[[ DATA FOR REVIEW, beginning ]]

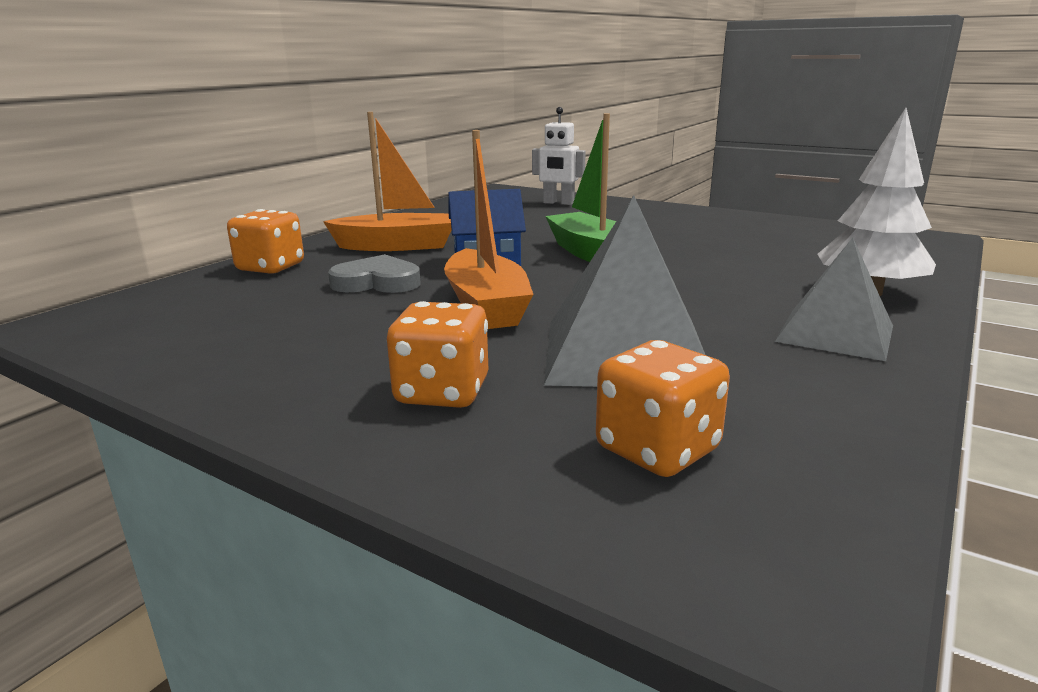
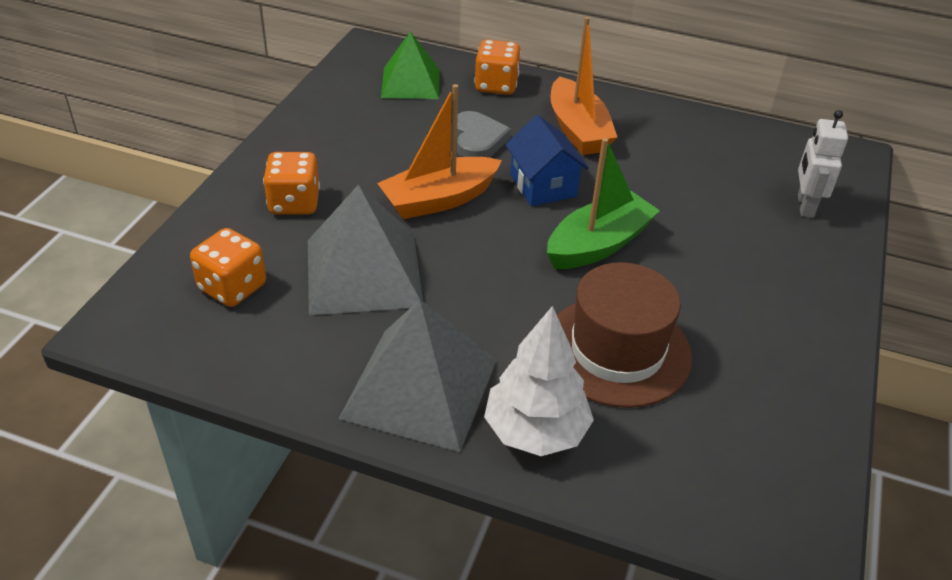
camera: 75 degrees right, 20 degrees up
(202, 305) = (411, 83): none -> green pyramid
(745, 260) = (617, 350): none -> brown hat
(835, 333) = (419, 388): grey pyramid -> grey pyramid, size x1.52

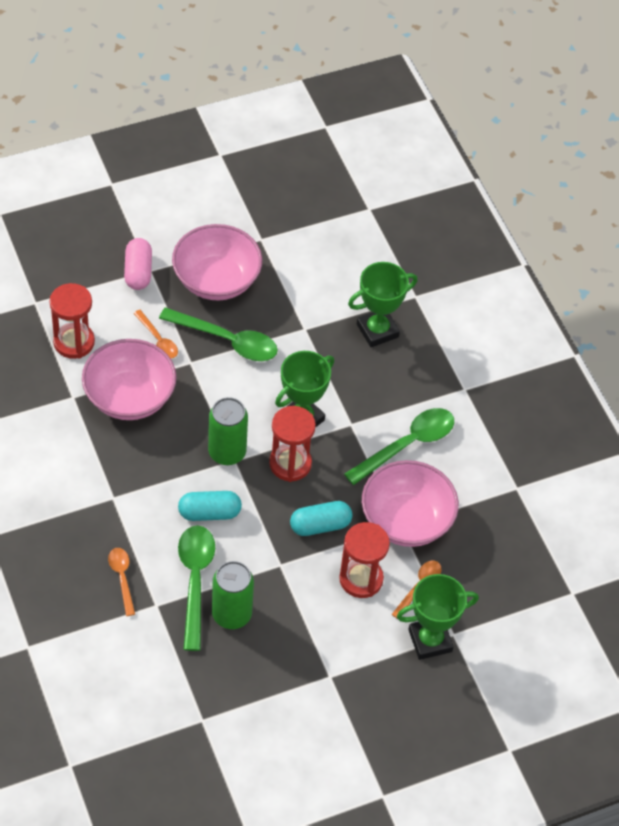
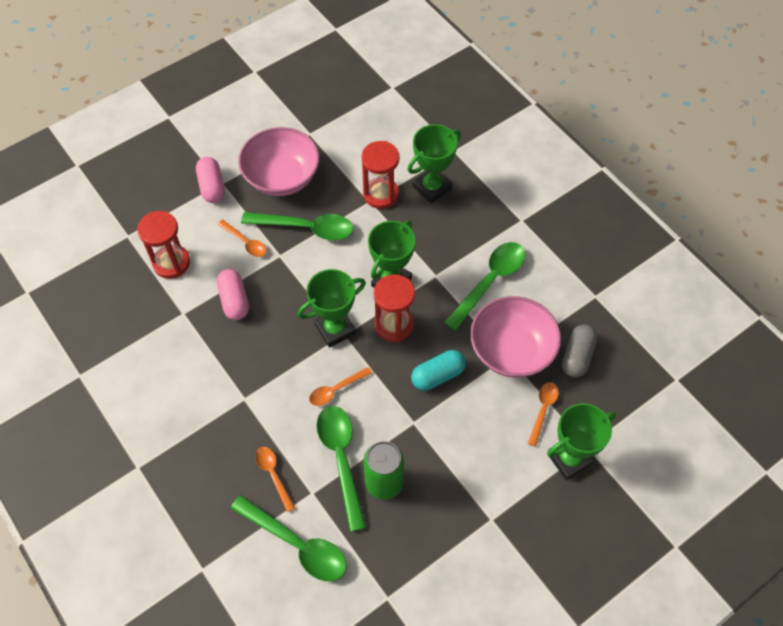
camera: 10 degrees left, 5 degrees up
(127, 649) = (297, 544): none -> green spoon
(130, 397) = (234, 300): pink bowl -> pink capsule
(209, 513) = (335, 390): turquoise capsule -> orange spoon
(227, 452) = (335, 329): green can -> green trophy
(361, 579) = (489, 416): red hourglass -> red hourglass (381, 194)
(474, 543) = (577, 356): none -> grey capsule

[[ DATA FOR REVIEW, end ]]

> [ACTION ITEM]:
Go through the listing above and copy each line where the string "grey" appears.

> [EXPECTED OUTPUT]:
(835, 333) = (419, 388): grey pyramid -> grey pyramid, size x1.52
(474, 543) = (577, 356): none -> grey capsule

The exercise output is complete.